- _What the task requires_:
Your answer must be an exact copy of the records below, minus the pictures.

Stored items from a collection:
---

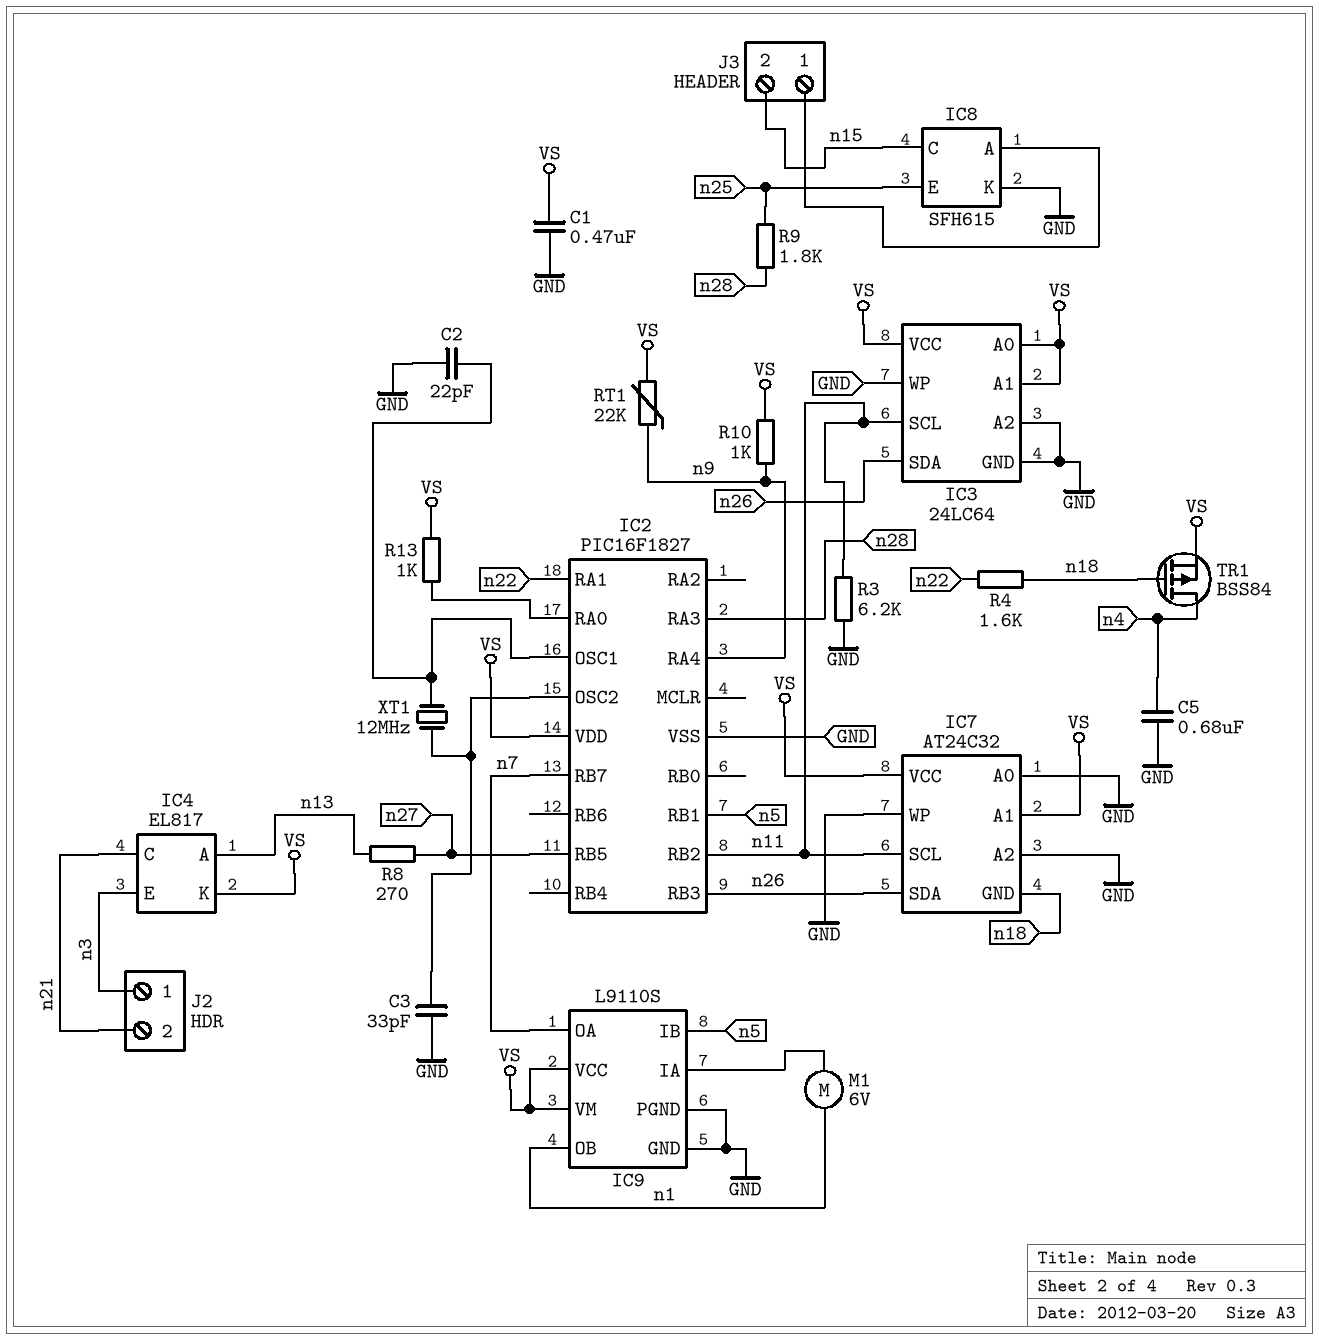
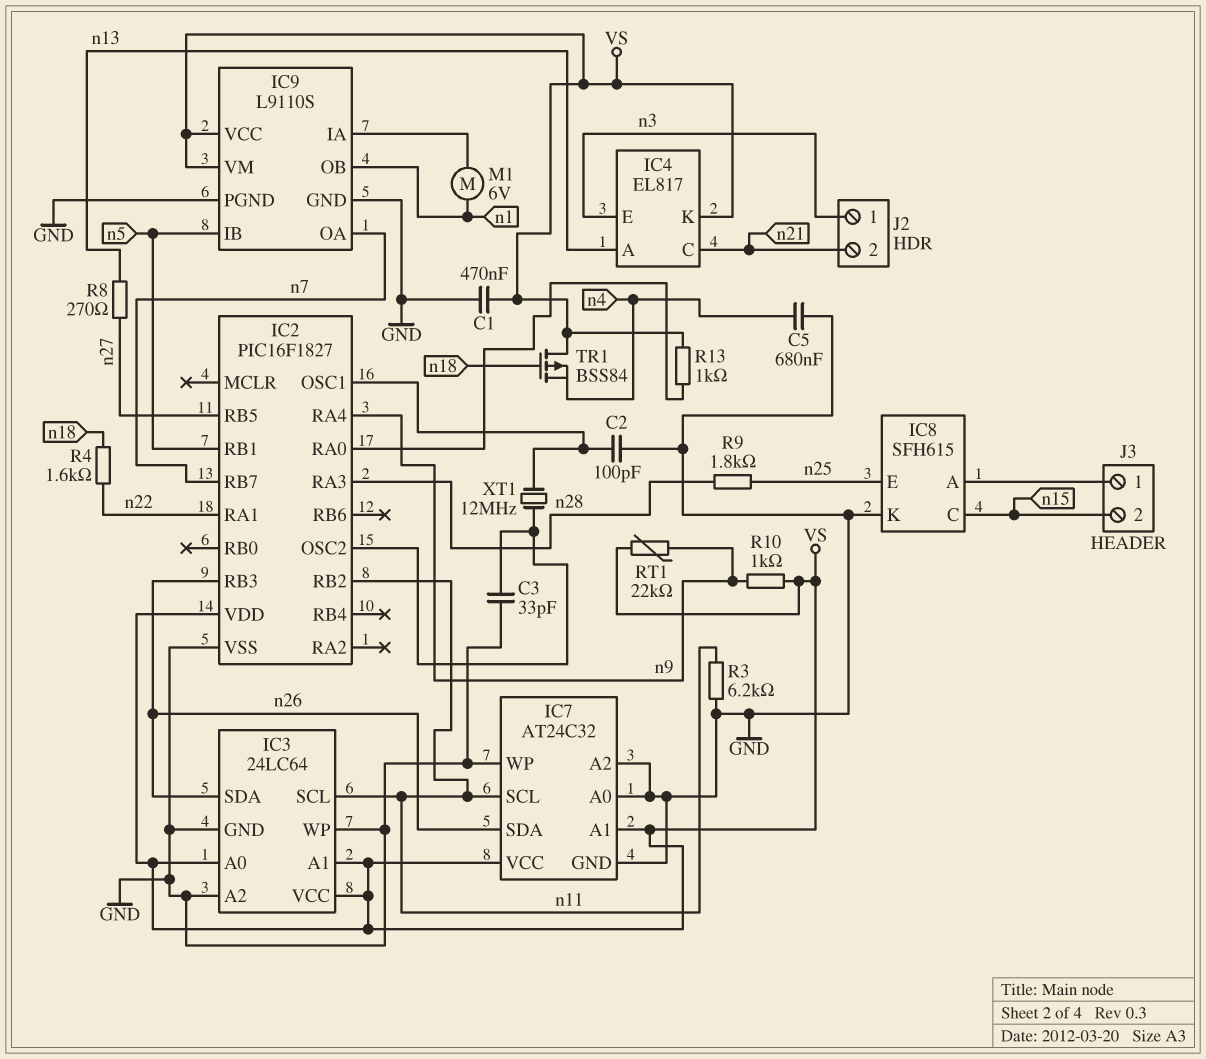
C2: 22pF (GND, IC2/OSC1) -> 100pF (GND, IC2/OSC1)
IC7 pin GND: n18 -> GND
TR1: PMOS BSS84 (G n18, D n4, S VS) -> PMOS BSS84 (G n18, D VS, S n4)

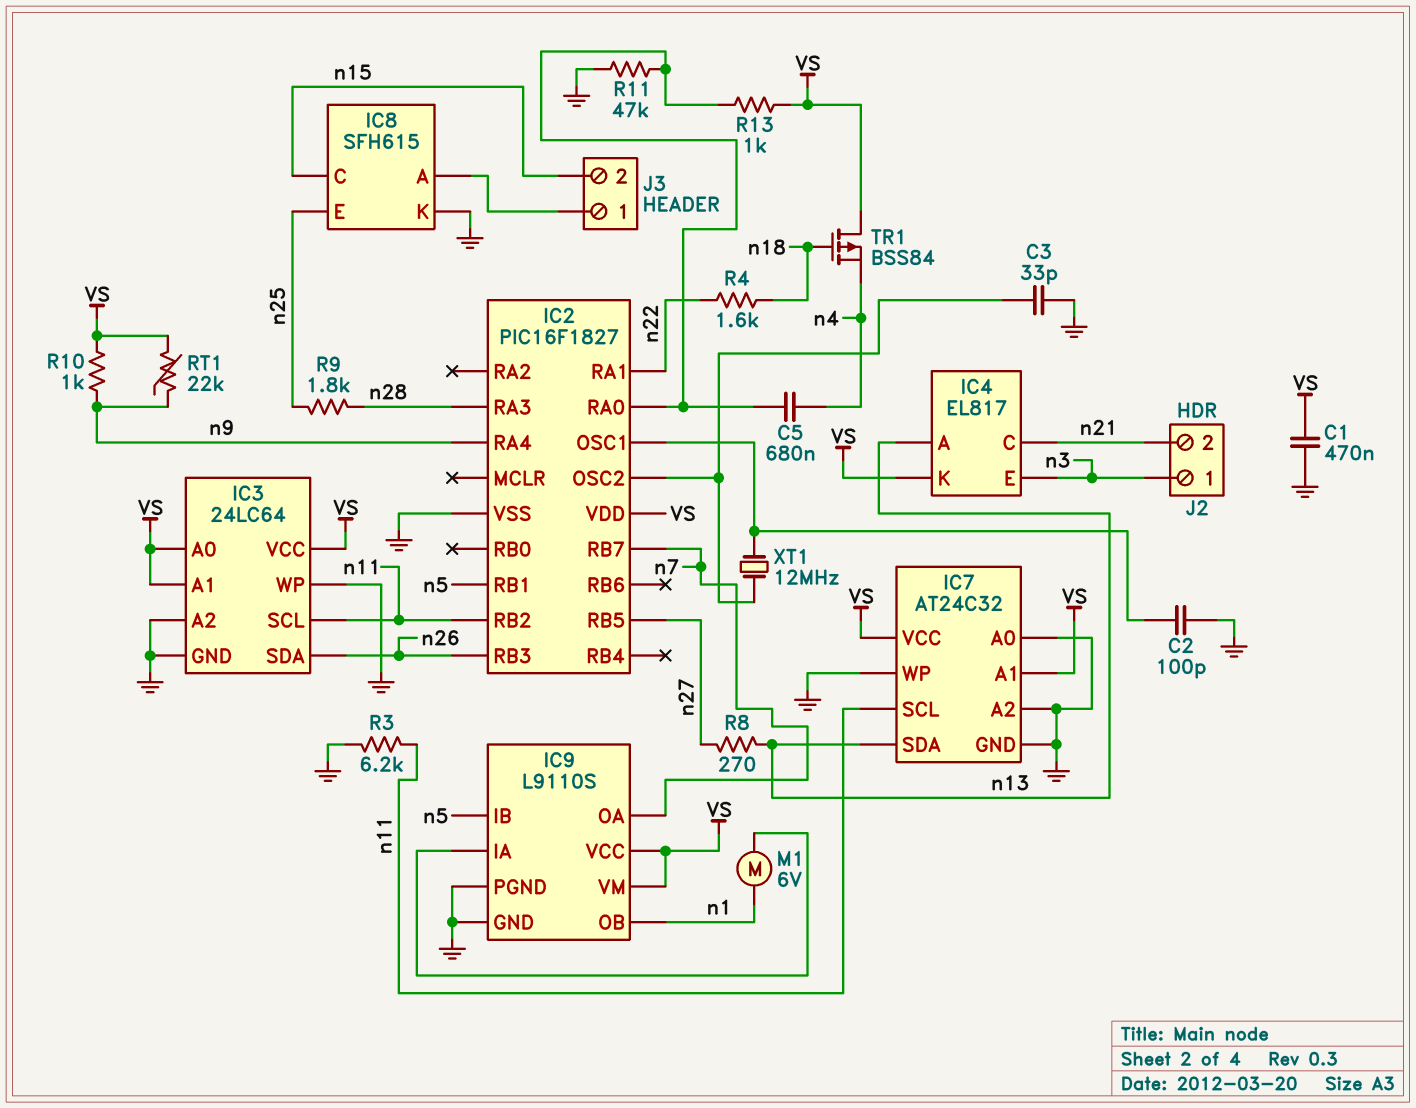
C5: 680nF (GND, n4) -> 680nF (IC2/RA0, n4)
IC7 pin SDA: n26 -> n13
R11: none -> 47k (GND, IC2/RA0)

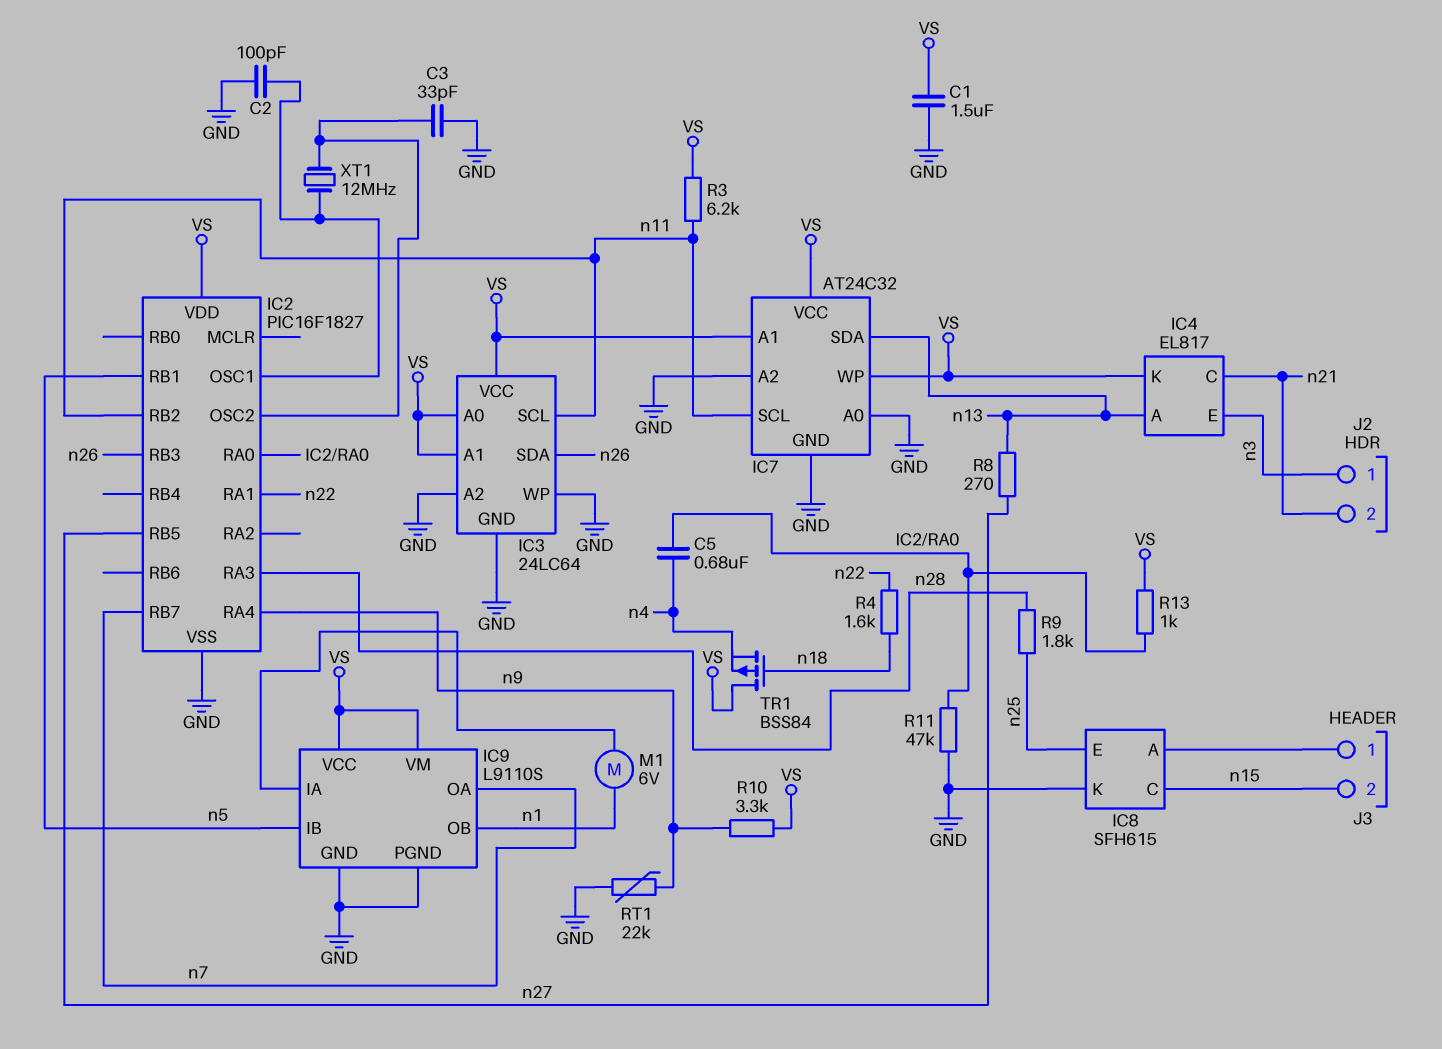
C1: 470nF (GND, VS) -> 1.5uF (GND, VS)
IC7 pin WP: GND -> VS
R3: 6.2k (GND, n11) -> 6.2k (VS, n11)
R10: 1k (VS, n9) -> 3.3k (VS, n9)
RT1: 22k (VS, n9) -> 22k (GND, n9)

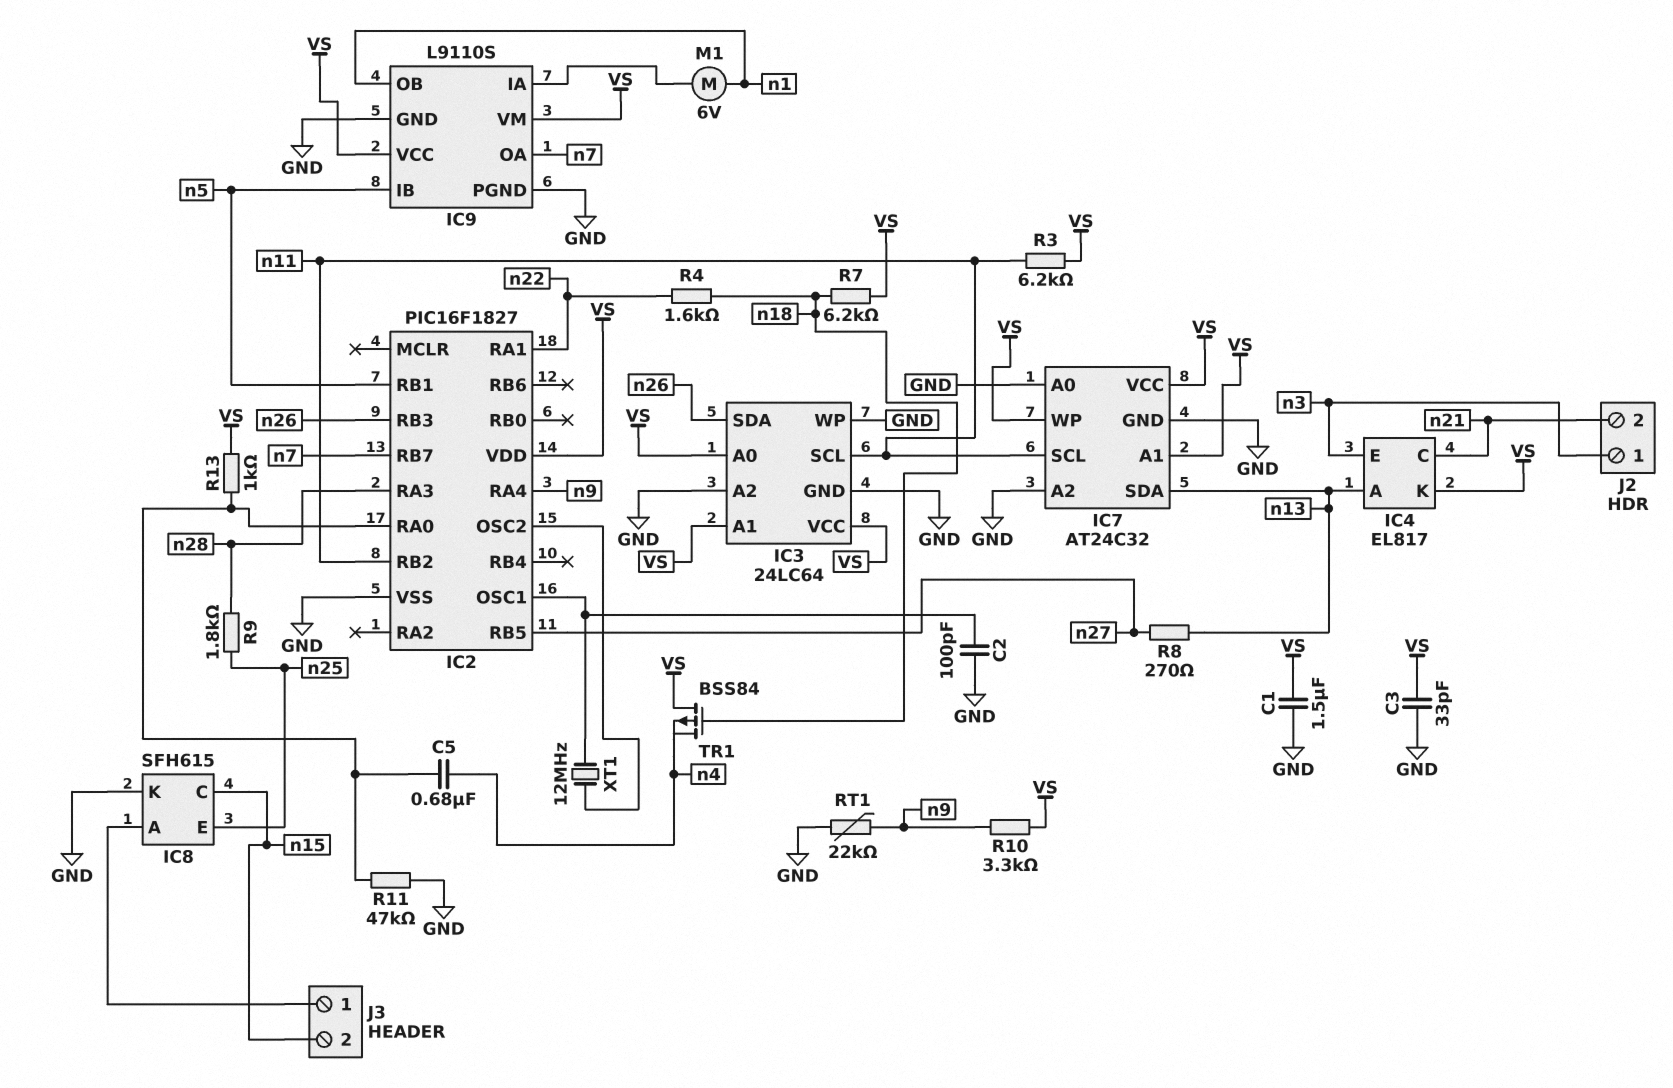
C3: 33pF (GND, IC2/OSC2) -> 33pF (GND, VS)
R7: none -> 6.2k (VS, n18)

---

- _Response below_:
C2: 22pF (GND, IC2/OSC1) -> 100pF (GND, IC2/OSC1)
IC7 pin GND: n18 -> GND
TR1: PMOS BSS84 (G n18, D n4, S VS) -> PMOS BSS84 (G n18, D VS, S n4)

C5: 680nF (GND, n4) -> 680nF (IC2/RA0, n4)
IC7 pin SDA: n26 -> n13
R11: none -> 47k (GND, IC2/RA0)

C1: 470nF (GND, VS) -> 1.5uF (GND, VS)
IC7 pin WP: GND -> VS
R3: 6.2k (GND, n11) -> 6.2k (VS, n11)
R10: 1k (VS, n9) -> 3.3k (VS, n9)
RT1: 22k (VS, n9) -> 22k (GND, n9)

C3: 33pF (GND, IC2/OSC2) -> 33pF (GND, VS)
R7: none -> 6.2k (VS, n18)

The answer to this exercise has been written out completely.